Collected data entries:
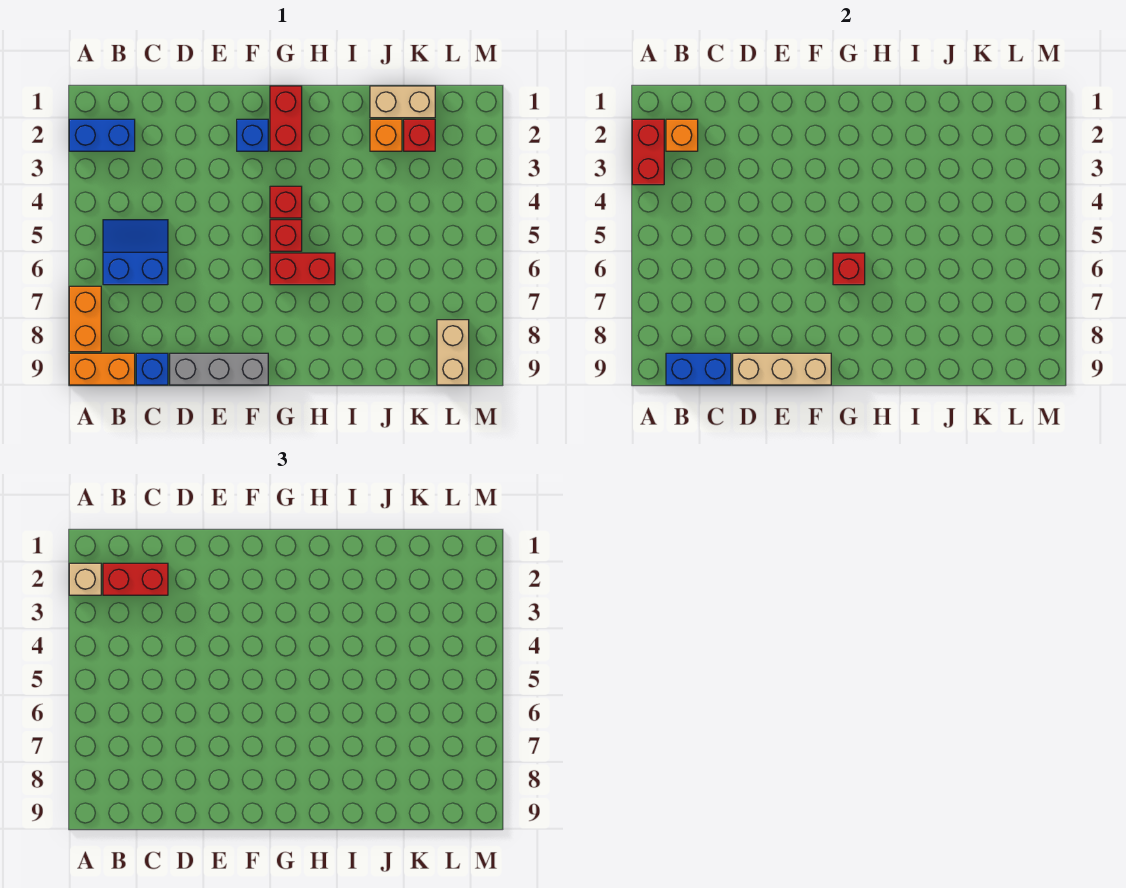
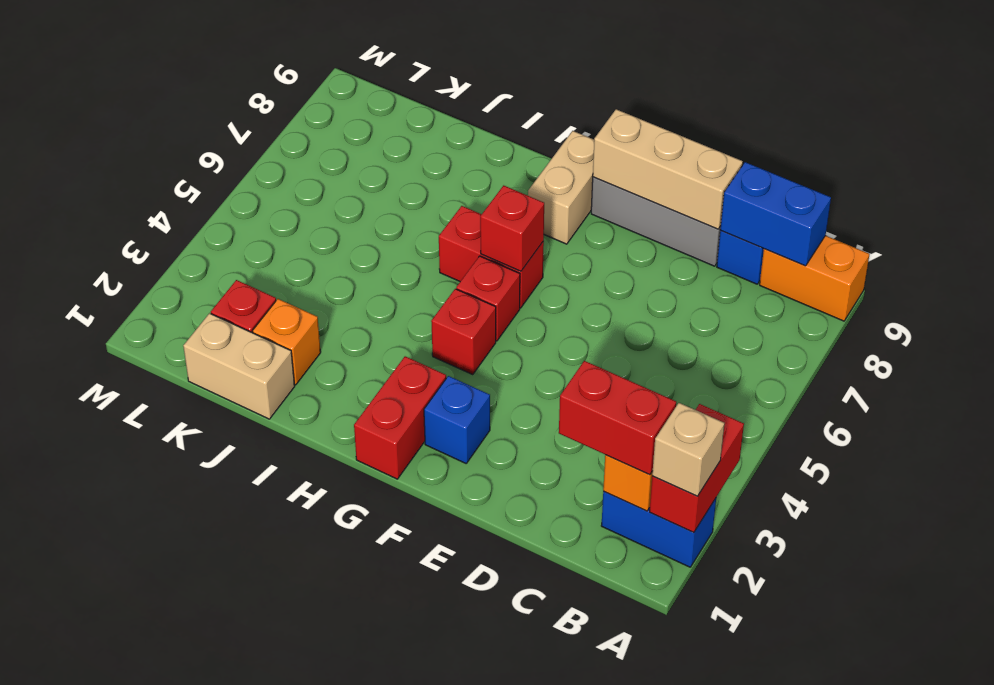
orange brick A7:A8 level 1 -> none
blue slope B5:C6 level 1 top 6 -> none
tan brick L8:L9 level 1 -> tan brick G8:G9 level 1

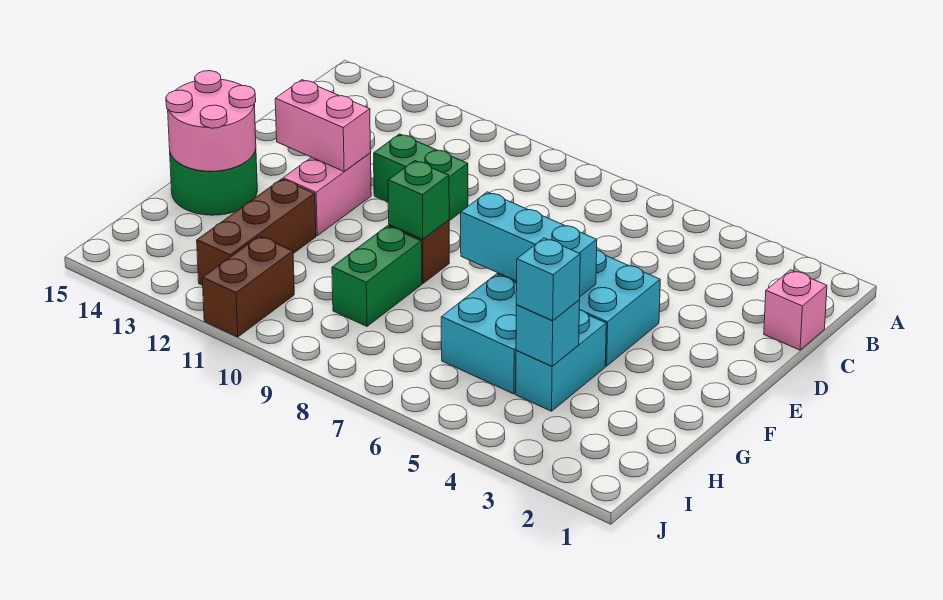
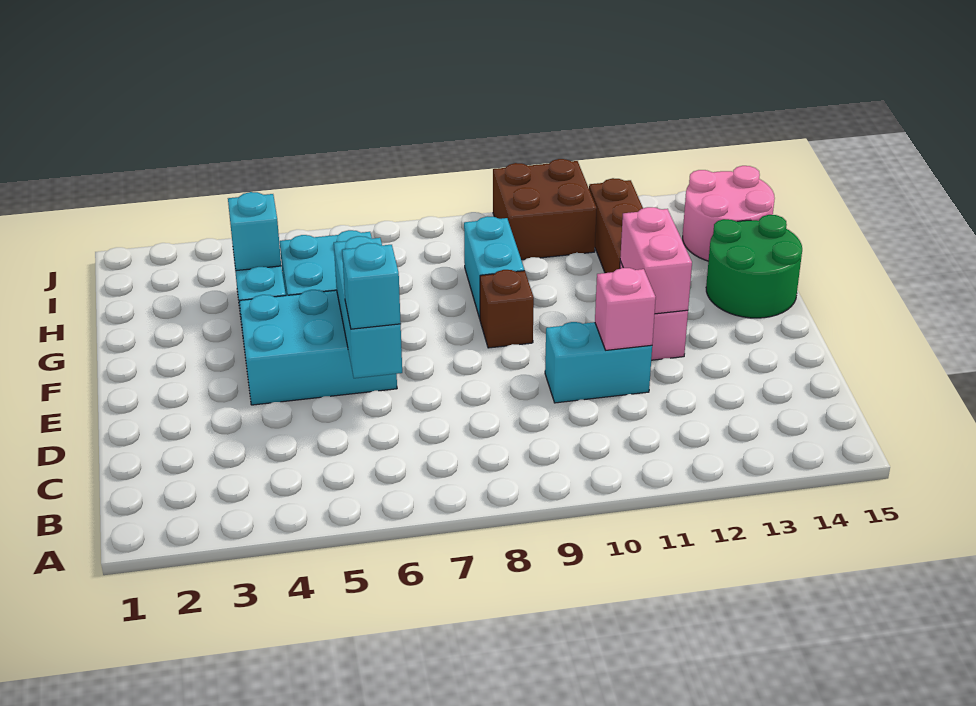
pink brick C1 level 1 -> pink brick D11 level 2
green brick D10:D11 level 1 -> cyan brick D10:D11 level 1
pink brick E12:E13 level 2 -> pink brick E12:F12 level 2
cyan brick F5:F7 level 2 -> cyan brick D6:F6 level 2
green brick F9 level 2 -> none
pink round brick F14:G15 level 2 -> pink round brick H14:I15 level 1
green brick G9:H9 level 1 -> cyan brick G9:H9 level 1
cyan brick H4 level 3 -> cyan brick D6 level 3
brown brick I11:J11 level 1 -> brown brick I10:J11 level 1

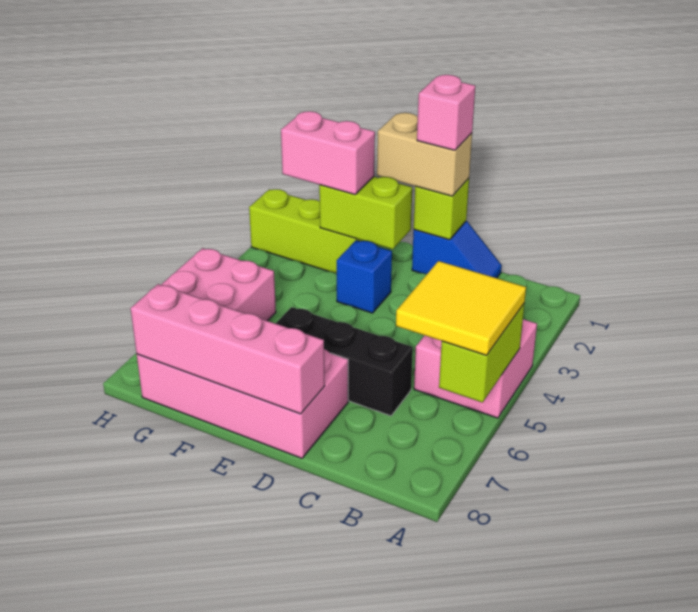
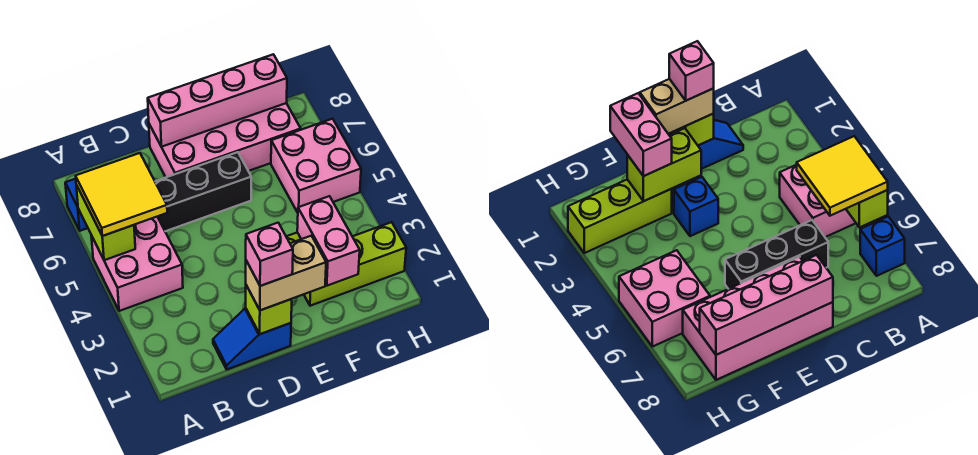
none -> blue brick A7 level 1
pink brick F2:G2 level 3 -> pink brick F1:F2 level 3

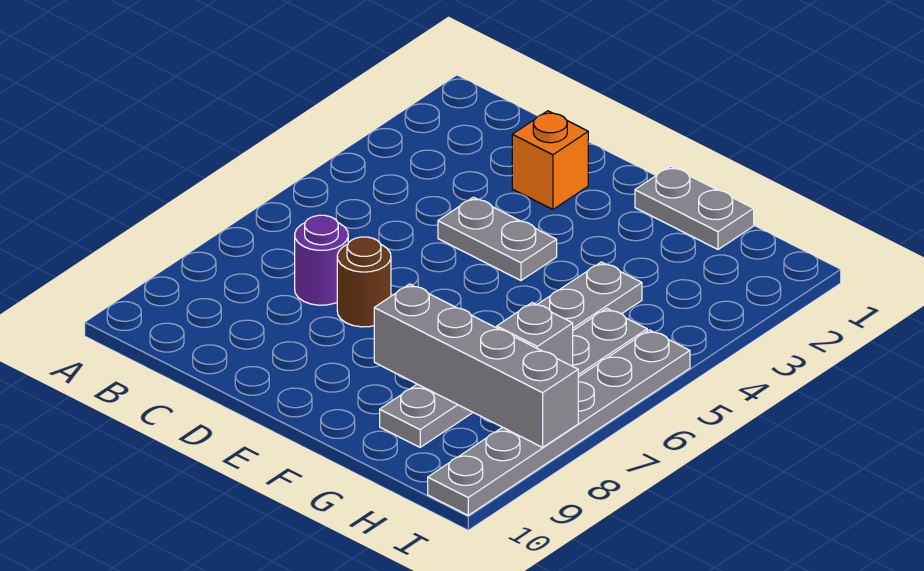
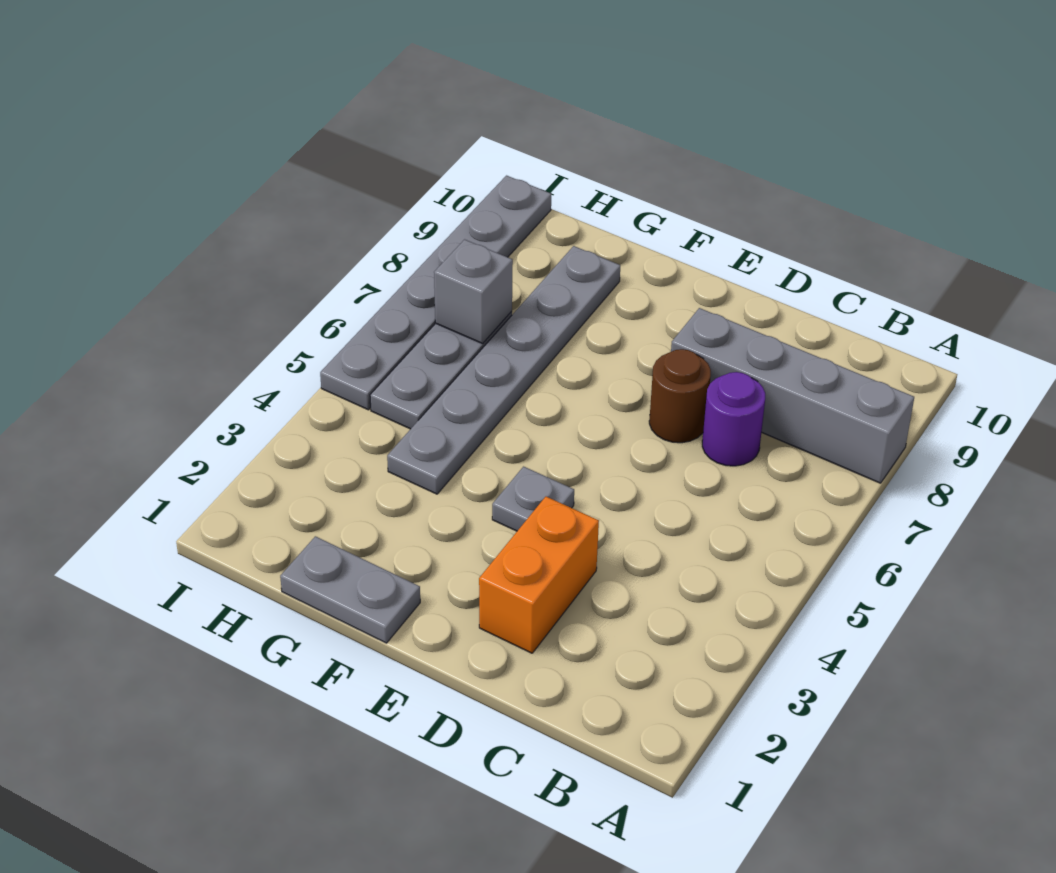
orange brick D2 level 1 -> orange brick D2:D3 level 1
grey plate D4:E4 level 1 -> grey plate E4 level 1
grey brick F8:I8 level 2 -> grey brick A8:D8 level 1

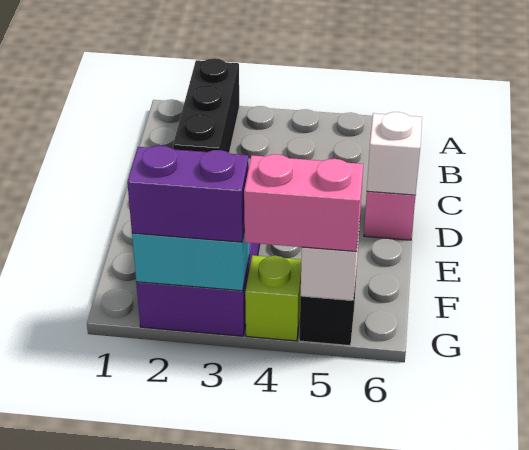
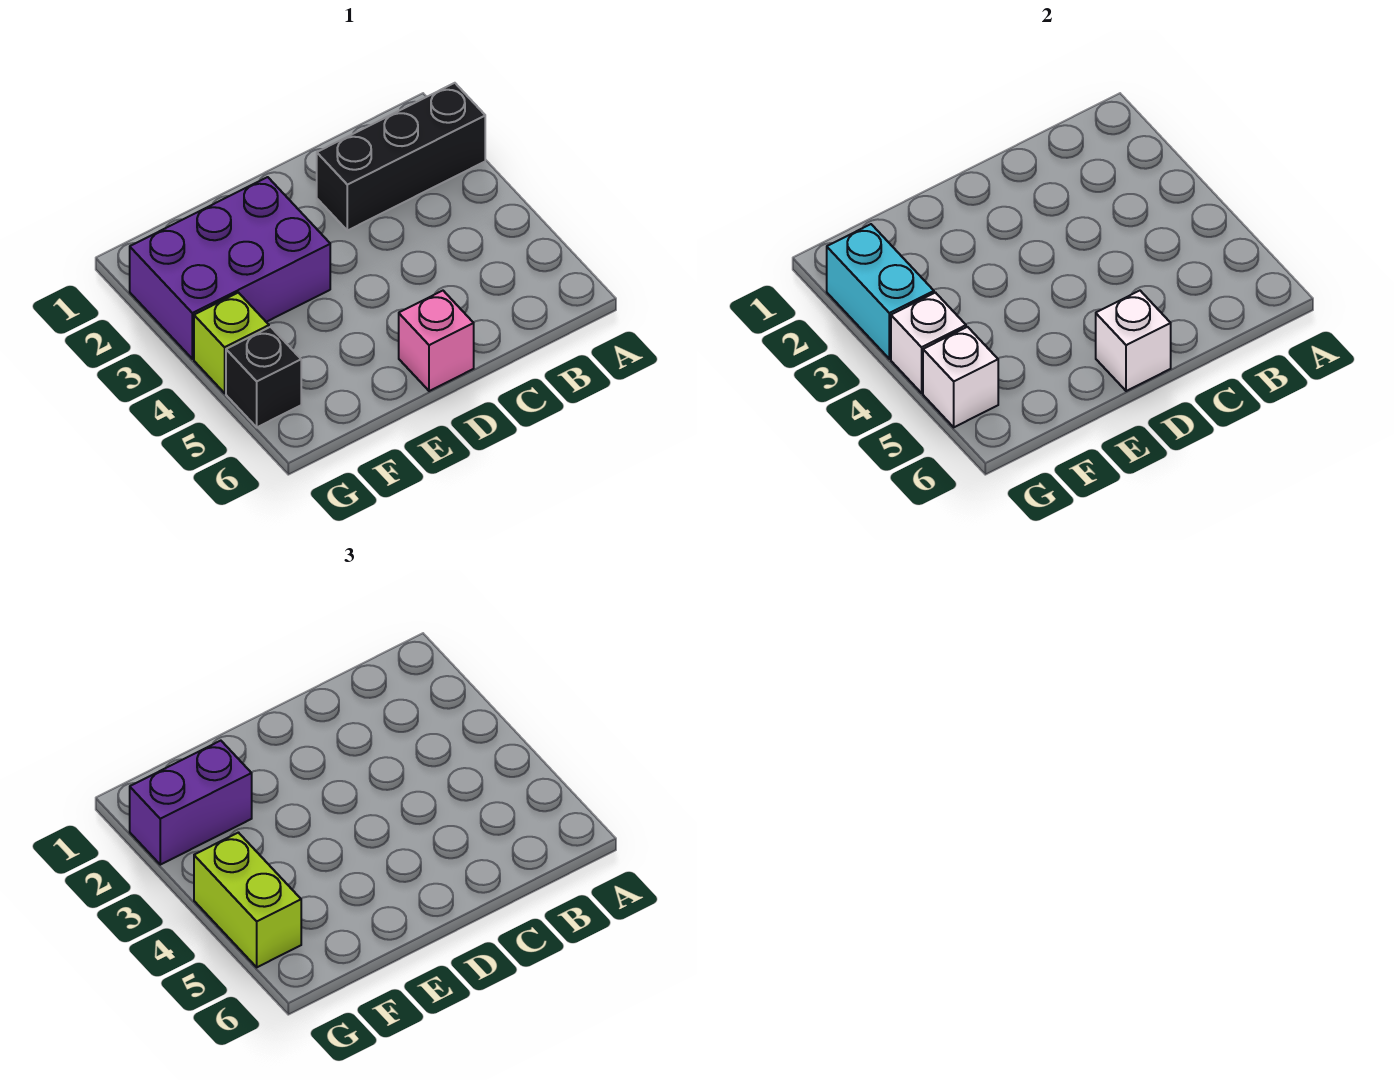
purple brick G2:G3 level 3 -> purple brick F2:G2 level 3
none -> white brick G4 level 2
pink brick G4:G5 level 3 -> lime brick G4:G5 level 3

Your goal | When you copy the records above, keep every word exact and leave out the pictures they contain.

Response to the task |
orange brick A7:A8 level 1 -> none
blue slope B5:C6 level 1 top 6 -> none
tan brick L8:L9 level 1 -> tan brick G8:G9 level 1

pink brick C1 level 1 -> pink brick D11 level 2
green brick D10:D11 level 1 -> cyan brick D10:D11 level 1
pink brick E12:E13 level 2 -> pink brick E12:F12 level 2
cyan brick F5:F7 level 2 -> cyan brick D6:F6 level 2
green brick F9 level 2 -> none
pink round brick F14:G15 level 2 -> pink round brick H14:I15 level 1
green brick G9:H9 level 1 -> cyan brick G9:H9 level 1
cyan brick H4 level 3 -> cyan brick D6 level 3
brown brick I11:J11 level 1 -> brown brick I10:J11 level 1

none -> blue brick A7 level 1
pink brick F2:G2 level 3 -> pink brick F1:F2 level 3

orange brick D2 level 1 -> orange brick D2:D3 level 1
grey plate D4:E4 level 1 -> grey plate E4 level 1
grey brick F8:I8 level 2 -> grey brick A8:D8 level 1

purple brick G2:G3 level 3 -> purple brick F2:G2 level 3
none -> white brick G4 level 2
pink brick G4:G5 level 3 -> lime brick G4:G5 level 3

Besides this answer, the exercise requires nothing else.